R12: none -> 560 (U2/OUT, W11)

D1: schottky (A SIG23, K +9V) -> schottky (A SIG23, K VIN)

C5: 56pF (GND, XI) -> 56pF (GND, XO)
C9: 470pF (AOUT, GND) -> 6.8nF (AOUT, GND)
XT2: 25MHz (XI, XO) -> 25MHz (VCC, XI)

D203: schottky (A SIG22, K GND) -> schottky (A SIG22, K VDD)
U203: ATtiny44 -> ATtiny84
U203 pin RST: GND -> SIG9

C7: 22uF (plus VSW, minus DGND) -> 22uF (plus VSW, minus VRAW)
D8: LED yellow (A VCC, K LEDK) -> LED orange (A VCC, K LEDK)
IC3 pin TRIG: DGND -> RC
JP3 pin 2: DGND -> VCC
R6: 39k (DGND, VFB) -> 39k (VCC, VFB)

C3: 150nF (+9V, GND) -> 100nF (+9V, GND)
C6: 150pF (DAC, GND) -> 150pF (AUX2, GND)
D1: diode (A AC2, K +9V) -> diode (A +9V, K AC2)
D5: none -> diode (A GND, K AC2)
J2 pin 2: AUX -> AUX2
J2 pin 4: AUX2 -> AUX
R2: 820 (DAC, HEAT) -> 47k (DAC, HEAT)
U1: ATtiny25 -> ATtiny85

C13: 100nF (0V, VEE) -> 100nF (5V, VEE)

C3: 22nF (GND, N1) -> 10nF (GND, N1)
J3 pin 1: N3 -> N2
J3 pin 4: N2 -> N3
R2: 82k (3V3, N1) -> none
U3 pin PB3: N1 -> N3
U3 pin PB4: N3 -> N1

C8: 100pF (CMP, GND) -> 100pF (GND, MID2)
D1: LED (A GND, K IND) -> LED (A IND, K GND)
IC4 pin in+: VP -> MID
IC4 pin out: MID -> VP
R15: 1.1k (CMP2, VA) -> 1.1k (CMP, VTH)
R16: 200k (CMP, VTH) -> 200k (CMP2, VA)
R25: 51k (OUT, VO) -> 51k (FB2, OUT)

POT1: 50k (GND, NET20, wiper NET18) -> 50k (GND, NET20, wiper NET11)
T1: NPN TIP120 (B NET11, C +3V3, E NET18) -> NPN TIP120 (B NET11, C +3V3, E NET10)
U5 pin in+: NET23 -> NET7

◆ ◆ ◆

◆ EXERCISE DETAILS
Check the data for the word "DGND" and pull out the lines that have it.

◆ SOLUTION
C7: 22uF (plus VSW, minus DGND) -> 22uF (plus VSW, minus VRAW)
IC3 pin TRIG: DGND -> RC
JP3 pin 2: DGND -> VCC
R6: 39k (DGND, VFB) -> 39k (VCC, VFB)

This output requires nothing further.